Reproduce exactly, from the data that follows, the line with "to top centre", the line with "pot top centre", and every line that lies between them.

PROVIDED DATA Start Marker

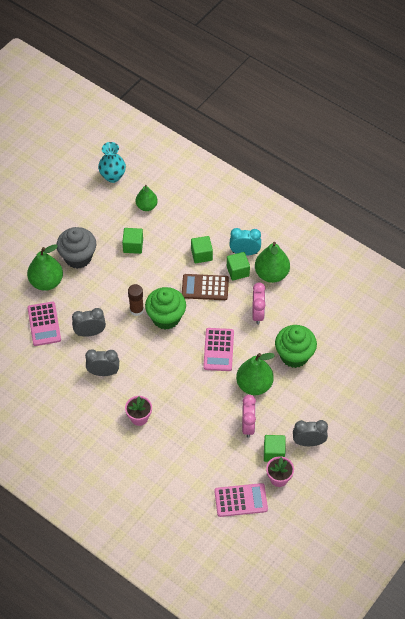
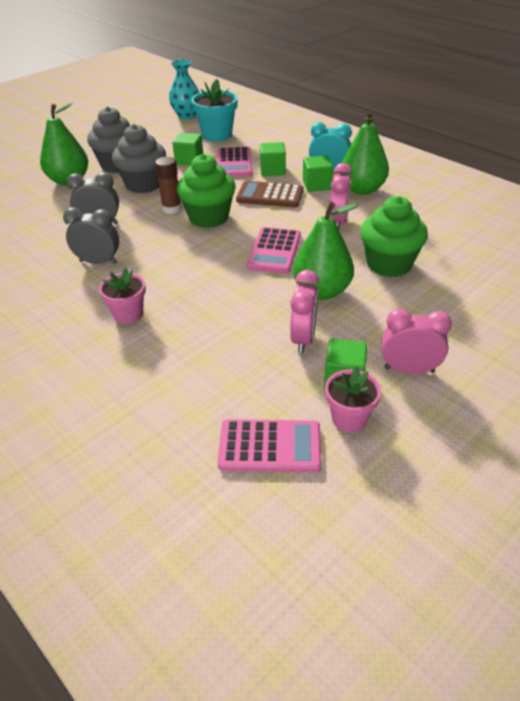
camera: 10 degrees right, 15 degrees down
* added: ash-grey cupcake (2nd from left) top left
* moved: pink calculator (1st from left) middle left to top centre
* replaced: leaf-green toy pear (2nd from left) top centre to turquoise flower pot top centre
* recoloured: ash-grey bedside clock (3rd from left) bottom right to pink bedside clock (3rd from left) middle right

PROVIDED DATA End Marker
PROVIDED DATA Start Marker

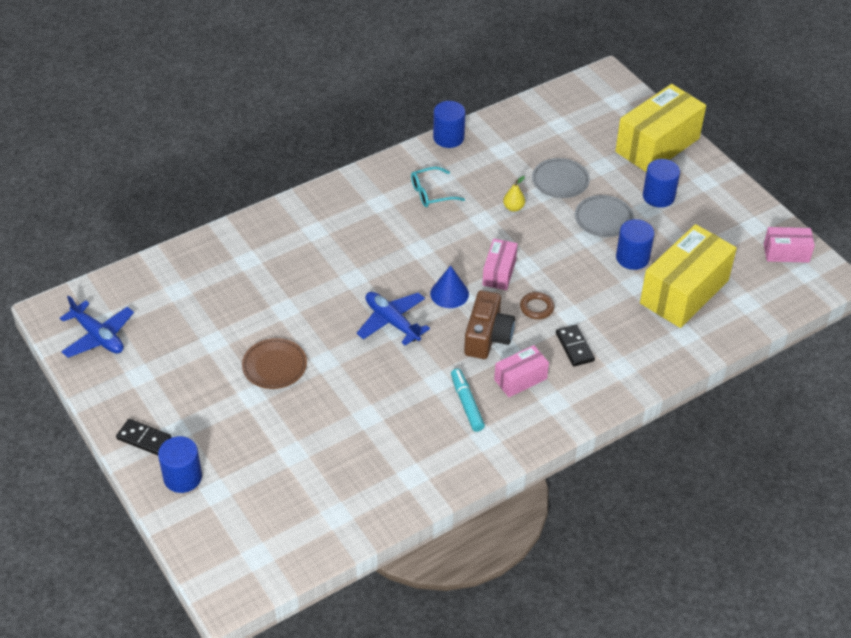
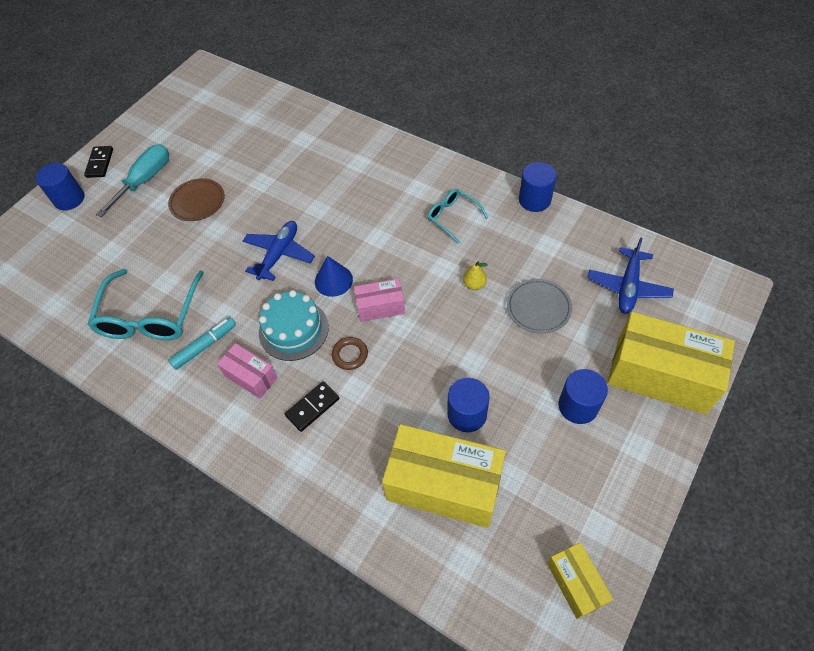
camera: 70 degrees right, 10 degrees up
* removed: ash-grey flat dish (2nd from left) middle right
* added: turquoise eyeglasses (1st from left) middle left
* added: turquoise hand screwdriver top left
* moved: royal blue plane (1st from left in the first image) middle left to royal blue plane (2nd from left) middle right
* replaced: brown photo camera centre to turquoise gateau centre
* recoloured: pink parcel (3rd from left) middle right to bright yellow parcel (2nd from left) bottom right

PROVIDED DATA End Marker

EXERCISE RESPONSE:
* moved: pink calculator (1st from left) middle left to top centre
* replaced: leaf-green toy pear (2nd from left) top centre to turquoise flower pot top centre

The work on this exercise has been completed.